=== THE INPUT ===
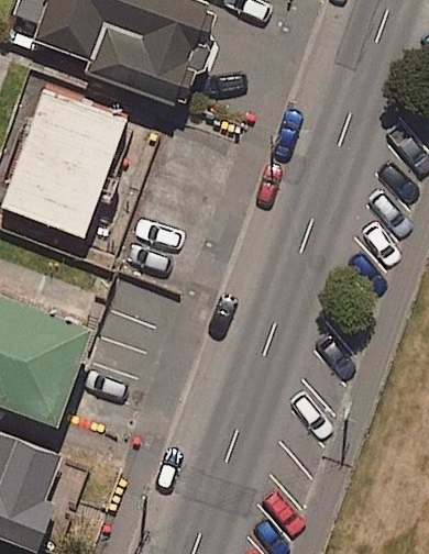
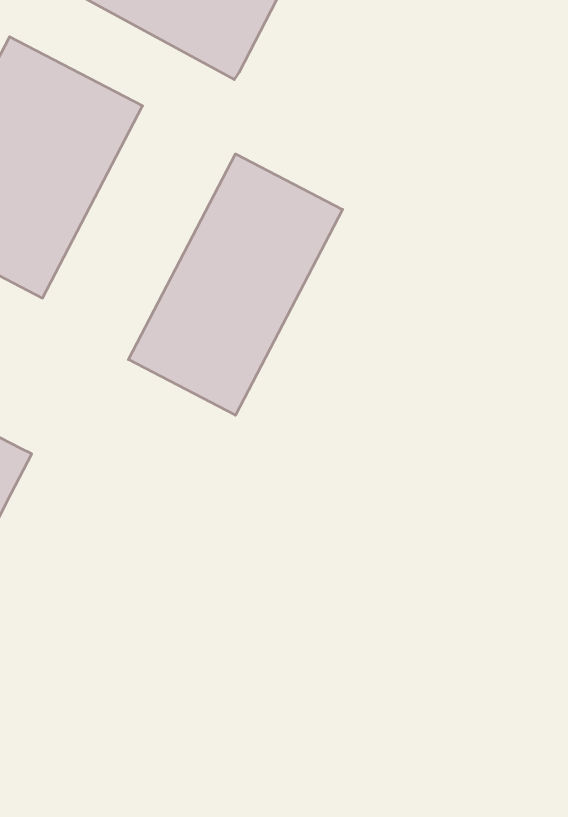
building: none -> [128,154,343,415]

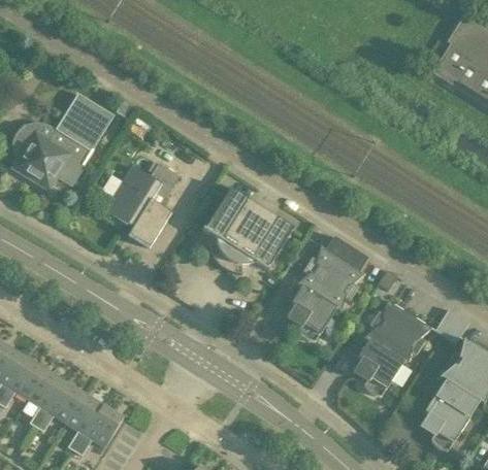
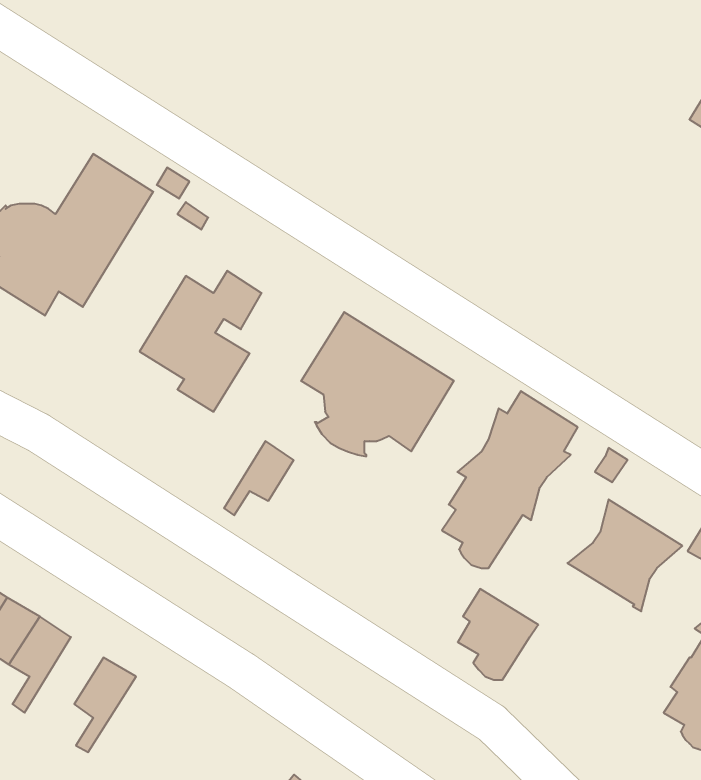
building: none -> [224,441,294,515]
building: [354,341,402,396] -> [458,589,538,680]
building: [36,382,84,432] -> none
building: [74,406,123,456] -> none

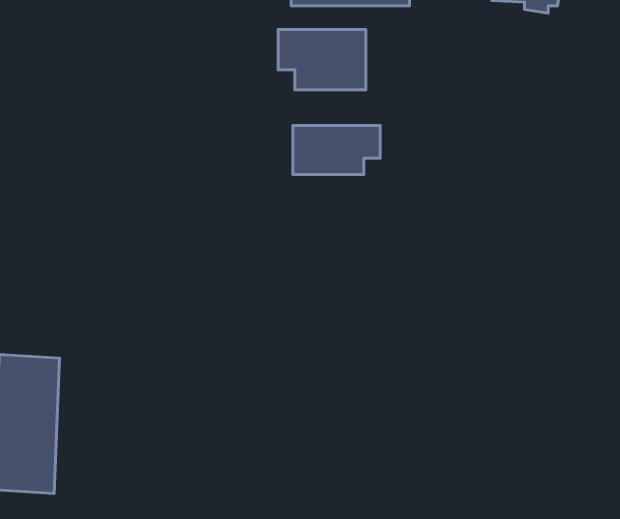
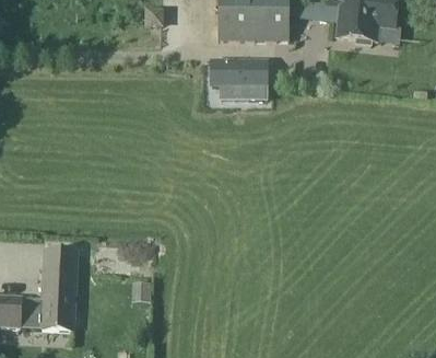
building: [293,125,380,175] -> none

=== PROBLEM STATEMENT ===
Reproduce every entry above exactly, and omit the pictures.

=== ANSWER TO THIS TASK ===
building: none -> [128,154,343,415]

building: none -> [224,441,294,515]
building: [354,341,402,396] -> [458,589,538,680]
building: [36,382,84,432] -> none
building: [74,406,123,456] -> none

building: [293,125,380,175] -> none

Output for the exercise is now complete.